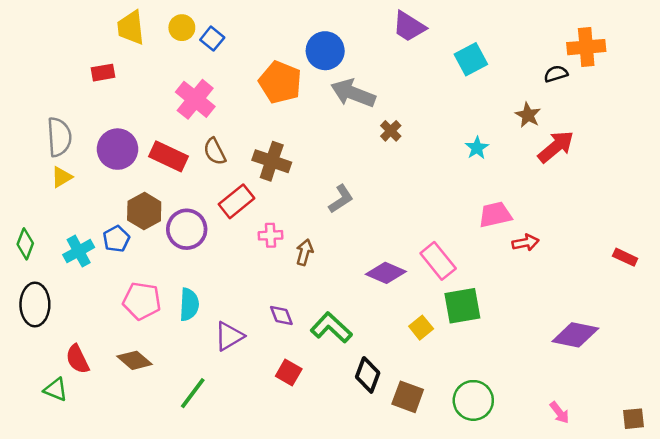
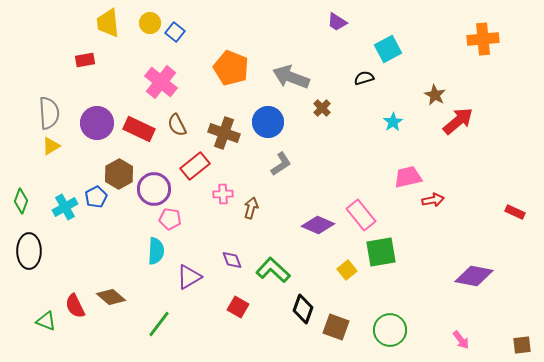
purple trapezoid: (409, 26) -> (337, 22), size x0.7
blue circle: (325, 51) -> (268, 122), moved
black semicircle: (556, 74) -> (364, 78), moved
pink pentagon: (142, 301) -> (170, 219), moved, size x0.7
red semicircle: (77, 359) -> (75, 306), moved

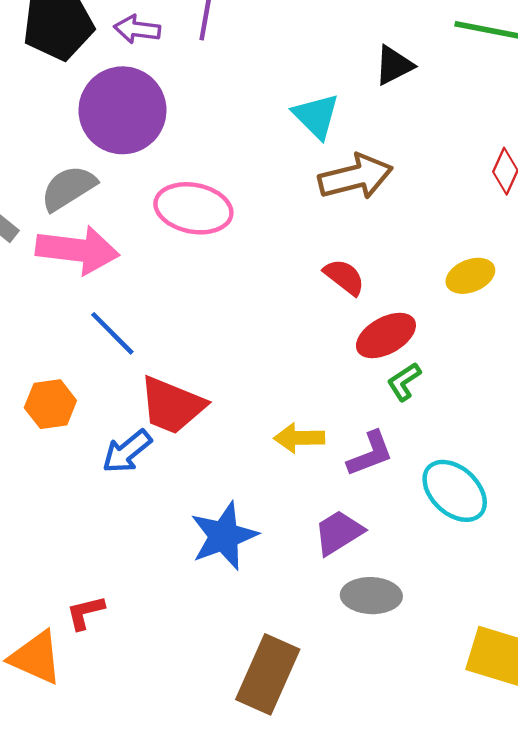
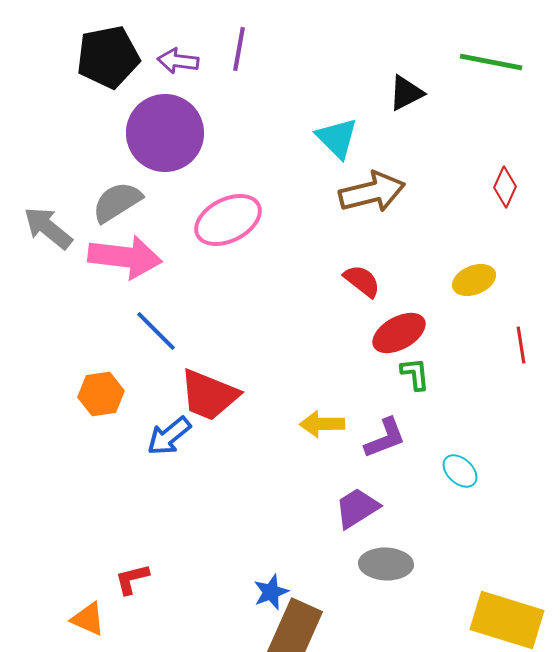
pink ellipse: (193, 208) -> (228, 220), turned -38
green L-shape: (404, 382) -> (415, 374), turned 117
cyan ellipse: (455, 491) -> (460, 471), size x0.6
blue star: (224, 536) -> (271, 592), moved, size x0.6
orange triangle: (36, 658) -> (88, 619), size x0.7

*TASK TO COMPLETE*
Find and copy every line in the entries above where the string "semicircle" occurs.

*RESPONSE TO THE EXERCISE*
black semicircle: (556, 74) -> (364, 78), moved
red semicircle: (77, 359) -> (75, 306), moved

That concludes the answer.